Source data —
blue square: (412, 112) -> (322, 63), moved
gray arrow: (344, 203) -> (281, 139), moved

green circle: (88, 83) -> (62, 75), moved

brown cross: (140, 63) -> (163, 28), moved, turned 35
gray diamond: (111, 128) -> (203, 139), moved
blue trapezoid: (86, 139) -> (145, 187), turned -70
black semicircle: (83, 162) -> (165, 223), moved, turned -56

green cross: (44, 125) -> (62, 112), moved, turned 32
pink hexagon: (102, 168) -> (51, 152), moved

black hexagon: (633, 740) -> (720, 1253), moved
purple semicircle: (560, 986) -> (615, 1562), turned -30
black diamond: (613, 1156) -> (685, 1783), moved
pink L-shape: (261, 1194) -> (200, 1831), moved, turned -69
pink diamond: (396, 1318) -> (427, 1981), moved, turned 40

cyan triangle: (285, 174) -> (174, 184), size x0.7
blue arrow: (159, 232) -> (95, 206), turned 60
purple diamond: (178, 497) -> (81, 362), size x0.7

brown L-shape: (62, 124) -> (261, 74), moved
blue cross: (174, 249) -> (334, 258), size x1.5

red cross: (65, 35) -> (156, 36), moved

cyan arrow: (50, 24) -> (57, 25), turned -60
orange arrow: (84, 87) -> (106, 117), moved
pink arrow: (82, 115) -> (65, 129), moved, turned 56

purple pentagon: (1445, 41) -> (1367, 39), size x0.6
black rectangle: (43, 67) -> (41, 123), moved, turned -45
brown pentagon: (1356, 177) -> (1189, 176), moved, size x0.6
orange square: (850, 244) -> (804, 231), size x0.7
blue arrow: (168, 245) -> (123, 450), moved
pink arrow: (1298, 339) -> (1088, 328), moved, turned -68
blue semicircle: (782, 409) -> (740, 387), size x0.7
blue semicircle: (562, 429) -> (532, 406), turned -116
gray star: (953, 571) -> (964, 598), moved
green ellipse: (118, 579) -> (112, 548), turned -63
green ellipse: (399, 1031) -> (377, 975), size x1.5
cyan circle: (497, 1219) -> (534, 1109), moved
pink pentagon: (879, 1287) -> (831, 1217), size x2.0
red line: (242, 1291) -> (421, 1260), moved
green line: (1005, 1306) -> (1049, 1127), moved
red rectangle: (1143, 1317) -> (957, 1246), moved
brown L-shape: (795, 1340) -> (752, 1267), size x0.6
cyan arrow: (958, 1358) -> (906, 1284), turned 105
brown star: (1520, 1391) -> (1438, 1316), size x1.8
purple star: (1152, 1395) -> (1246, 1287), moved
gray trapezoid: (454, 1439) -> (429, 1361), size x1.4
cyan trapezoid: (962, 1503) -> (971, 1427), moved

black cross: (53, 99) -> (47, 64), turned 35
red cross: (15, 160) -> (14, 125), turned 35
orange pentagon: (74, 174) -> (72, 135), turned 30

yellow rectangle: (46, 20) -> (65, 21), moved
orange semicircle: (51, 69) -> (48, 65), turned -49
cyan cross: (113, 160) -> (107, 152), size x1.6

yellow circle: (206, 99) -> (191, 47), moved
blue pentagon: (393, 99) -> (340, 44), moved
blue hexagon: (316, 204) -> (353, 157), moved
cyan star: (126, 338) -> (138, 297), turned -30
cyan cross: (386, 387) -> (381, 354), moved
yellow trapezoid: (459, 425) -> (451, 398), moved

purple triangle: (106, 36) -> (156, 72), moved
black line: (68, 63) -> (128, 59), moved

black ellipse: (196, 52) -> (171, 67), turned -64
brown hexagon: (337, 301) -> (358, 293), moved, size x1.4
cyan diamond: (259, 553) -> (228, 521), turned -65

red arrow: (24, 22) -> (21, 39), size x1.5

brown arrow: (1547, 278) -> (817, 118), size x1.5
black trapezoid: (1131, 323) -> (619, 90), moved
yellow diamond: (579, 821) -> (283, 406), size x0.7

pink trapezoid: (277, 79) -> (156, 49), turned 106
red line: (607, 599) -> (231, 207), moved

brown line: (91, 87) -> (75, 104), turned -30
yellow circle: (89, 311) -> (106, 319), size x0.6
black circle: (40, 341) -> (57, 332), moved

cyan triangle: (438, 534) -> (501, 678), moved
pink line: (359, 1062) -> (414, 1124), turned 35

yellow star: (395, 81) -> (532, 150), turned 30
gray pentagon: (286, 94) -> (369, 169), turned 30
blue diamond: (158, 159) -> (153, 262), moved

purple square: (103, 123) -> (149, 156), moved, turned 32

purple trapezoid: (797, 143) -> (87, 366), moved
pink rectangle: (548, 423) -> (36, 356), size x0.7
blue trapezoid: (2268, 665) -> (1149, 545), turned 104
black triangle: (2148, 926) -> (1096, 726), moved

Work request — Look above for the line holding "pink trapezoid: (277, 79)" and the line holding "yellow star: (395, 81)". Retype both, and every line between them, word for word and nothing else.

Reply —
pink trapezoid: (277, 79) -> (156, 49), turned 106
red line: (607, 599) -> (231, 207), moved

brown line: (91, 87) -> (75, 104), turned -30
yellow circle: (89, 311) -> (106, 319), size x0.6
black circle: (40, 341) -> (57, 332), moved

cyan triangle: (438, 534) -> (501, 678), moved
pink line: (359, 1062) -> (414, 1124), turned 35

yellow star: (395, 81) -> (532, 150), turned 30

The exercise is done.